WORK TO BE COMPLETED → Could you retype the records word for word but without any pictures?

EXERCISE INPUT →
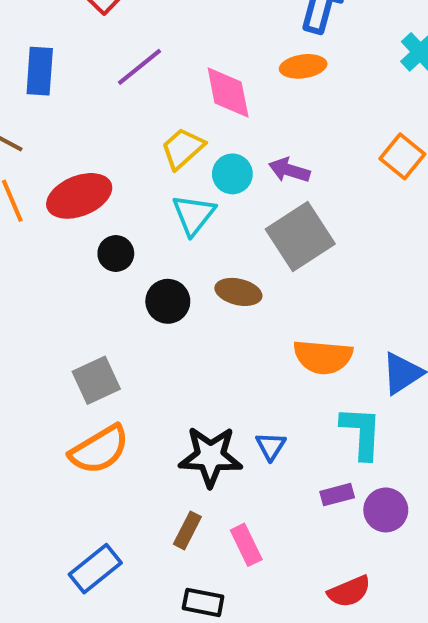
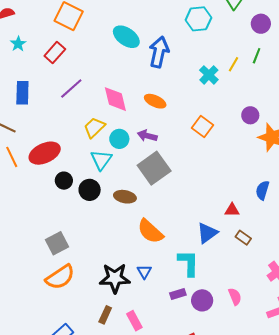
orange ellipse: (303, 66) -> (155, 101), moved, turned 35
black circle: (168, 301) -> (90, 190), moved
orange semicircle: (323, 357) -> (150, 231), moved, turned 40

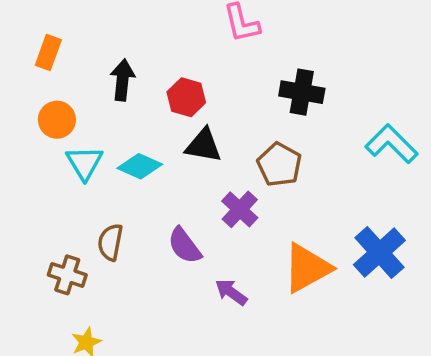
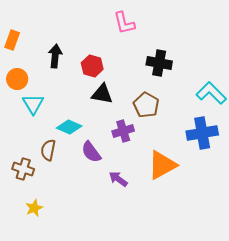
cyan diamond: (140, 166) -> (69, 127), moved
purple cross: (240, 209) -> (123, 131), turned 30
blue cross: (379, 252) -> (202, 133), moved, turned 32

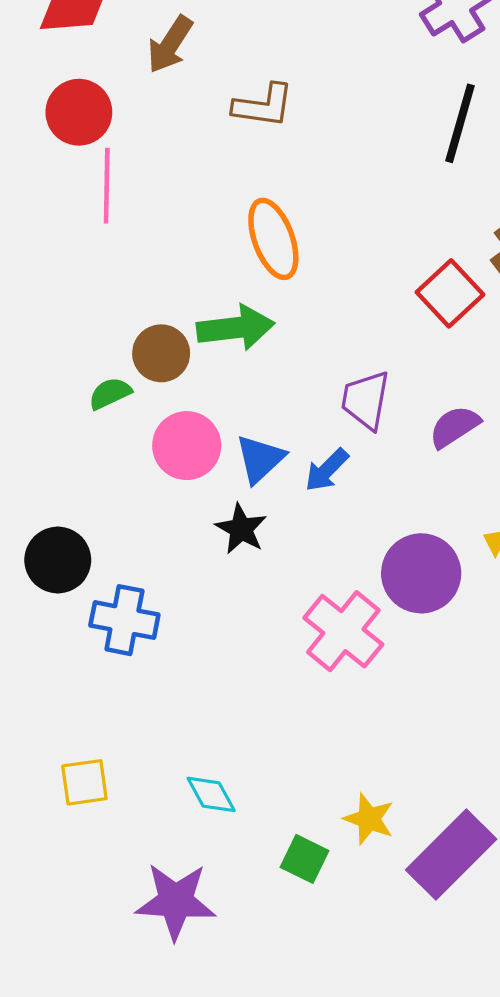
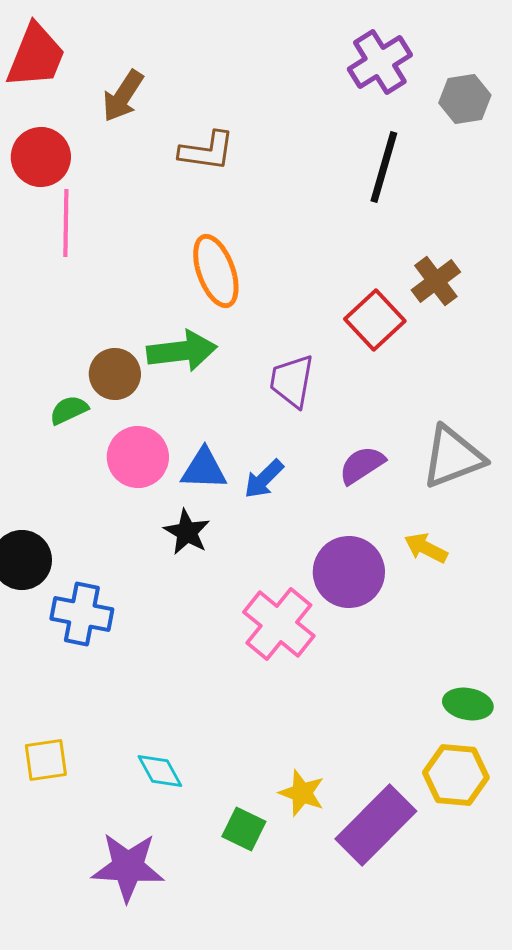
purple trapezoid: (366, 400) -> (292, 381), moved
purple semicircle: (454, 427) -> (362, 465), moved
blue triangle: (260, 459) -> (204, 469), turned 45

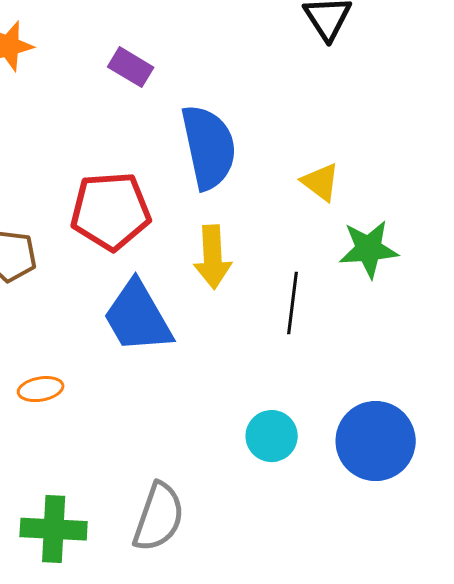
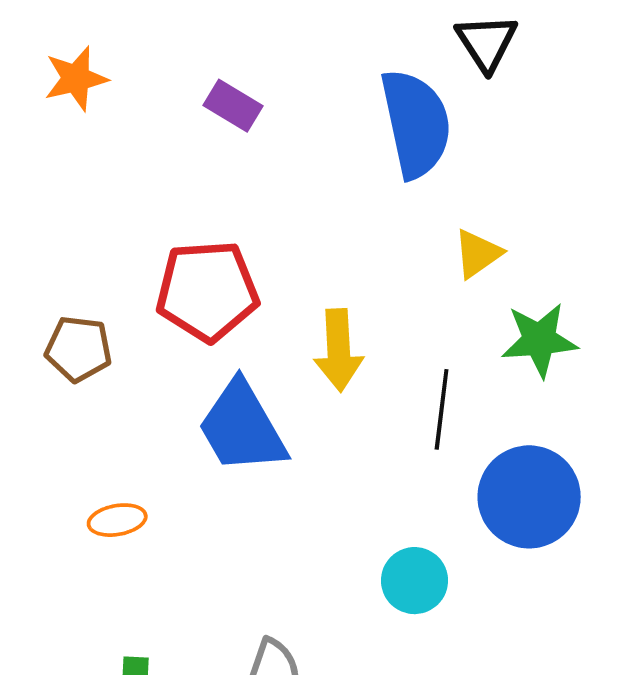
blue semicircle: (209, 147) -> (416, 124), moved
yellow triangle: (321, 182) -> (478, 254), turned 48
blue circle: (376, 441) -> (529, 497), moved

RESPONSE TO THIS TASK →
orange ellipse: (303, 66) -> (155, 101), moved, turned 35
black circle: (168, 301) -> (90, 190), moved
orange semicircle: (323, 357) -> (150, 231), moved, turned 40

cyan diamond: (140, 166) -> (69, 127), moved
purple cross: (240, 209) -> (123, 131), turned 30
blue cross: (379, 252) -> (202, 133), moved, turned 32

purple trapezoid: (366, 400) -> (292, 381), moved
purple semicircle: (454, 427) -> (362, 465), moved
blue triangle: (260, 459) -> (204, 469), turned 45

blue semicircle: (209, 147) -> (416, 124), moved
yellow triangle: (321, 182) -> (478, 254), turned 48
blue circle: (376, 441) -> (529, 497), moved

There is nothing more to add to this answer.